Modification records
☆ ☆ ☆ ☆ ☆

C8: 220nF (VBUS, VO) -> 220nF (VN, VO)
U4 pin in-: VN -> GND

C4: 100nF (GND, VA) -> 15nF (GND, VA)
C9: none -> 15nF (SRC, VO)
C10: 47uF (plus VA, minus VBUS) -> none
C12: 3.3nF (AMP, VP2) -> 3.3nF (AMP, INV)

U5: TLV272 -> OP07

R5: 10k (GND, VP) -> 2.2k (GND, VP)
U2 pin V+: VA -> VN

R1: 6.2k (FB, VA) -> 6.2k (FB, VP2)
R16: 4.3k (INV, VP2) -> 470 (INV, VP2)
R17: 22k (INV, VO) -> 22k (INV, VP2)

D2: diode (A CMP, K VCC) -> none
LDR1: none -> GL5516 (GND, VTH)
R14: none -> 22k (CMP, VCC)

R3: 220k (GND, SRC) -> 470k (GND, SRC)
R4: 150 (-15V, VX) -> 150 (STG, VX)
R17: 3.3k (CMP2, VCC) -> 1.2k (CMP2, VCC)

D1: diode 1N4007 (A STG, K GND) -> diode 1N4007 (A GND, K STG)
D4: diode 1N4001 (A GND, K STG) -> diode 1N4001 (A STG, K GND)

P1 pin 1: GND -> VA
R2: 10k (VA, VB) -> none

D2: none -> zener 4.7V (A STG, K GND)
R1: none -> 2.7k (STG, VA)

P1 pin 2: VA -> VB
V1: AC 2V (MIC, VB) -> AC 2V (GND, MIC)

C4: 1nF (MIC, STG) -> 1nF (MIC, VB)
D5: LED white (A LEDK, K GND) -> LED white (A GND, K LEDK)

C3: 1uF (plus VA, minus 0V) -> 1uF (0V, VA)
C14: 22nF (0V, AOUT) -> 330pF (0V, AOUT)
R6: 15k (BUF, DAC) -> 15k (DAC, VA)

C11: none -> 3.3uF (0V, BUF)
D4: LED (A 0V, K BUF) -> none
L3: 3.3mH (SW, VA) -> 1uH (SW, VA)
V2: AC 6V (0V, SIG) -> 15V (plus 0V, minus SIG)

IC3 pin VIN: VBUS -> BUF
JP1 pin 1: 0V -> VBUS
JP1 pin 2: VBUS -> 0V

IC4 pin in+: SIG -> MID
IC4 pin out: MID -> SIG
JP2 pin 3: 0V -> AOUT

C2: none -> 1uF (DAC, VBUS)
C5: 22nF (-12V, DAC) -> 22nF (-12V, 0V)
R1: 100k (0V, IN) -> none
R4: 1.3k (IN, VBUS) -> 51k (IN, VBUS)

☆ ☆ ☆ ☆ ☆

WORK INSTRUCTIONS
Output the records verbatim, from the first line to the last.

ANSWER BOX
C8: 220nF (VBUS, VO) -> 220nF (VN, VO)
U4 pin in-: VN -> GND

C4: 100nF (GND, VA) -> 15nF (GND, VA)
C9: none -> 15nF (SRC, VO)
C10: 47uF (plus VA, minus VBUS) -> none
C12: 3.3nF (AMP, VP2) -> 3.3nF (AMP, INV)

U5: TLV272 -> OP07

R5: 10k (GND, VP) -> 2.2k (GND, VP)
U2 pin V+: VA -> VN

R1: 6.2k (FB, VA) -> 6.2k (FB, VP2)
R16: 4.3k (INV, VP2) -> 470 (INV, VP2)
R17: 22k (INV, VO) -> 22k (INV, VP2)

D2: diode (A CMP, K VCC) -> none
LDR1: none -> GL5516 (GND, VTH)
R14: none -> 22k (CMP, VCC)

R3: 220k (GND, SRC) -> 470k (GND, SRC)
R4: 150 (-15V, VX) -> 150 (STG, VX)
R17: 3.3k (CMP2, VCC) -> 1.2k (CMP2, VCC)

D1: diode 1N4007 (A STG, K GND) -> diode 1N4007 (A GND, K STG)
D4: diode 1N4001 (A GND, K STG) -> diode 1N4001 (A STG, K GND)

P1 pin 1: GND -> VA
R2: 10k (VA, VB) -> none

D2: none -> zener 4.7V (A STG, K GND)
R1: none -> 2.7k (STG, VA)

P1 pin 2: VA -> VB
V1: AC 2V (MIC, VB) -> AC 2V (GND, MIC)

C4: 1nF (MIC, STG) -> 1nF (MIC, VB)
D5: LED white (A LEDK, K GND) -> LED white (A GND, K LEDK)

C3: 1uF (plus VA, minus 0V) -> 1uF (0V, VA)
C14: 22nF (0V, AOUT) -> 330pF (0V, AOUT)
R6: 15k (BUF, DAC) -> 15k (DAC, VA)

C11: none -> 3.3uF (0V, BUF)
D4: LED (A 0V, K BUF) -> none
L3: 3.3mH (SW, VA) -> 1uH (SW, VA)
V2: AC 6V (0V, SIG) -> 15V (plus 0V, minus SIG)

IC3 pin VIN: VBUS -> BUF
JP1 pin 1: 0V -> VBUS
JP1 pin 2: VBUS -> 0V

IC4 pin in+: SIG -> MID
IC4 pin out: MID -> SIG
JP2 pin 3: 0V -> AOUT

C2: none -> 1uF (DAC, VBUS)
C5: 22nF (-12V, DAC) -> 22nF (-12V, 0V)
R1: 100k (0V, IN) -> none
R4: 1.3k (IN, VBUS) -> 51k (IN, VBUS)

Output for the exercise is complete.